- [RECORDS SUPPLIED]:

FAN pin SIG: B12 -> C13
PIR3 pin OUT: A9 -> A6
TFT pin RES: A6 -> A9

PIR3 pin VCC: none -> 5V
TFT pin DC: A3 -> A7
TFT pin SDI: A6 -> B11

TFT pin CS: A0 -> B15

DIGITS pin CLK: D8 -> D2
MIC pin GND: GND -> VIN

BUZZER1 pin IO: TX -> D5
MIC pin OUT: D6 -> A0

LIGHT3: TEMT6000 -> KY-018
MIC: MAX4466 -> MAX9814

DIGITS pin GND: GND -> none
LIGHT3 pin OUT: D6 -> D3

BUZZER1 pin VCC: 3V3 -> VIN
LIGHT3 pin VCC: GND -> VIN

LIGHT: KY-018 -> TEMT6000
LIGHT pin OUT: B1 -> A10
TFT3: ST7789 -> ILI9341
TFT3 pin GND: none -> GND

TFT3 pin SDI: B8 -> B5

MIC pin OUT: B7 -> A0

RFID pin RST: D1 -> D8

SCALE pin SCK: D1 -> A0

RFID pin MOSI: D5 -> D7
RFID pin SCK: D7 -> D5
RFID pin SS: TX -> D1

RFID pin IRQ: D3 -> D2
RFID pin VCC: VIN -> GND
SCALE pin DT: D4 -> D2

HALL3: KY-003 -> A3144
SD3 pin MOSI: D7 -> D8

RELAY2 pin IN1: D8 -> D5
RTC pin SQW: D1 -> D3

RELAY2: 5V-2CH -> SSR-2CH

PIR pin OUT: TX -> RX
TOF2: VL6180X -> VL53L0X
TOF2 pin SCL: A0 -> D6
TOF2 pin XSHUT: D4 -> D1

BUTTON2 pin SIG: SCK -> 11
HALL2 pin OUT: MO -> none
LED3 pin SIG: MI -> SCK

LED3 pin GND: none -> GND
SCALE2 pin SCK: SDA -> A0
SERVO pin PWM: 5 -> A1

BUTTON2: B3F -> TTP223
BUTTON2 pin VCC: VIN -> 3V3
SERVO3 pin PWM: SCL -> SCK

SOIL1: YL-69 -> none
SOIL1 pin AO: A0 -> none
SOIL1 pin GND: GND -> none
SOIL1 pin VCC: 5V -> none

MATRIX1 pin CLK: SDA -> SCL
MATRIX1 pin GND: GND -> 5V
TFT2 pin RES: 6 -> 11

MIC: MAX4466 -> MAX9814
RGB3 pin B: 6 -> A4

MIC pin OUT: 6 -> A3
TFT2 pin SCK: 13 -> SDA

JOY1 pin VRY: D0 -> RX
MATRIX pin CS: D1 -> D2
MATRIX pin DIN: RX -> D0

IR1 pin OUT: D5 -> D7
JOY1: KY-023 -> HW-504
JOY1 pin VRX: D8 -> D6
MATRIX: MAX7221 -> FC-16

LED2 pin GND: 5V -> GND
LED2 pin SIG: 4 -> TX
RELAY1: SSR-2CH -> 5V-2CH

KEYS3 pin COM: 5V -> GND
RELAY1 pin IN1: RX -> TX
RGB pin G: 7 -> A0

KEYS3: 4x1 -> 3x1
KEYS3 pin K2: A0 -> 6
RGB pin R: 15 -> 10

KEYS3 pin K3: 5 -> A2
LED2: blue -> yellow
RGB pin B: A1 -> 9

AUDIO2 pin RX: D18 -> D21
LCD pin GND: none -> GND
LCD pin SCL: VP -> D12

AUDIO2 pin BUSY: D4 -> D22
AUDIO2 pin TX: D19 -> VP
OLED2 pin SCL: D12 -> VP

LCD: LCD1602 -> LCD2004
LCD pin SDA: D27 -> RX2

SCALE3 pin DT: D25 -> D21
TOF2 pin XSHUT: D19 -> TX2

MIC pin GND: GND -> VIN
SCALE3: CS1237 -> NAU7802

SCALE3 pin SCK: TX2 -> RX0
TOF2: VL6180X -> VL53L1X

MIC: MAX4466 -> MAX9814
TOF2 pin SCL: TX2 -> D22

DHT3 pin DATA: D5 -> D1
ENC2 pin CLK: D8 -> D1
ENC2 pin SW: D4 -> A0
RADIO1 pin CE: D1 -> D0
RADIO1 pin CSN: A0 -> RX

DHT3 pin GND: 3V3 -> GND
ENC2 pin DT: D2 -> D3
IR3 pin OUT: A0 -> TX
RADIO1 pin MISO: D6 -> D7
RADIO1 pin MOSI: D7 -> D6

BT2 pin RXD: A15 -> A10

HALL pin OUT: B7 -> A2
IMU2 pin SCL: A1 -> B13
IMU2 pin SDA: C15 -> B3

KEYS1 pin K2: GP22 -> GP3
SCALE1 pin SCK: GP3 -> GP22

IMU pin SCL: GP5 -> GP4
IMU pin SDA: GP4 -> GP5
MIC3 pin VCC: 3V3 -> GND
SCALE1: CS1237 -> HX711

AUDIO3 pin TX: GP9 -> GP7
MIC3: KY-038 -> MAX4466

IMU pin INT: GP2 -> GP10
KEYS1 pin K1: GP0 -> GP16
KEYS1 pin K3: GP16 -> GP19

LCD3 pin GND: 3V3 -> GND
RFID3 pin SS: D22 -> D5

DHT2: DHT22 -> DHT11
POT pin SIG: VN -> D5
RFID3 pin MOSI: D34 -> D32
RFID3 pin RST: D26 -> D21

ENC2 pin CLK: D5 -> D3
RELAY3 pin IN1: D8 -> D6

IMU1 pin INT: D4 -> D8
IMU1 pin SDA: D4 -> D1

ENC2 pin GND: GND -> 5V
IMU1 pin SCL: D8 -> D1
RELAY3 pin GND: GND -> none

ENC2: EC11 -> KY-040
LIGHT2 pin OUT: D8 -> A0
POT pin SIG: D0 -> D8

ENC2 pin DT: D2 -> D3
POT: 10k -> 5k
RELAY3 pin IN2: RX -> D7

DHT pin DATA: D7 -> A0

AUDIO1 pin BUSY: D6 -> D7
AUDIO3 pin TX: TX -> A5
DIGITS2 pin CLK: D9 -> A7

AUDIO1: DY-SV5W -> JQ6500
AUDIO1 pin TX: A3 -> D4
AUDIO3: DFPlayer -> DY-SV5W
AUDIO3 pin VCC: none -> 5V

- [REQUIREMENT]:
Give back the lines of the listing from the one with "DHT2: DHT22 -> DHT11" through the end, both included, exactly as written and with nothing added.

- [ANSWER BOX]:
DHT2: DHT22 -> DHT11
POT pin SIG: VN -> D5
RFID3 pin MOSI: D34 -> D32
RFID3 pin RST: D26 -> D21

ENC2 pin CLK: D5 -> D3
RELAY3 pin IN1: D8 -> D6

IMU1 pin INT: D4 -> D8
IMU1 pin SDA: D4 -> D1

ENC2 pin GND: GND -> 5V
IMU1 pin SCL: D8 -> D1
RELAY3 pin GND: GND -> none

ENC2: EC11 -> KY-040
LIGHT2 pin OUT: D8 -> A0
POT pin SIG: D0 -> D8

ENC2 pin DT: D2 -> D3
POT: 10k -> 5k
RELAY3 pin IN2: RX -> D7

DHT pin DATA: D7 -> A0

AUDIO1 pin BUSY: D6 -> D7
AUDIO3 pin TX: TX -> A5
DIGITS2 pin CLK: D9 -> A7

AUDIO1: DY-SV5W -> JQ6500
AUDIO1 pin TX: A3 -> D4
AUDIO3: DFPlayer -> DY-SV5W
AUDIO3 pin VCC: none -> 5V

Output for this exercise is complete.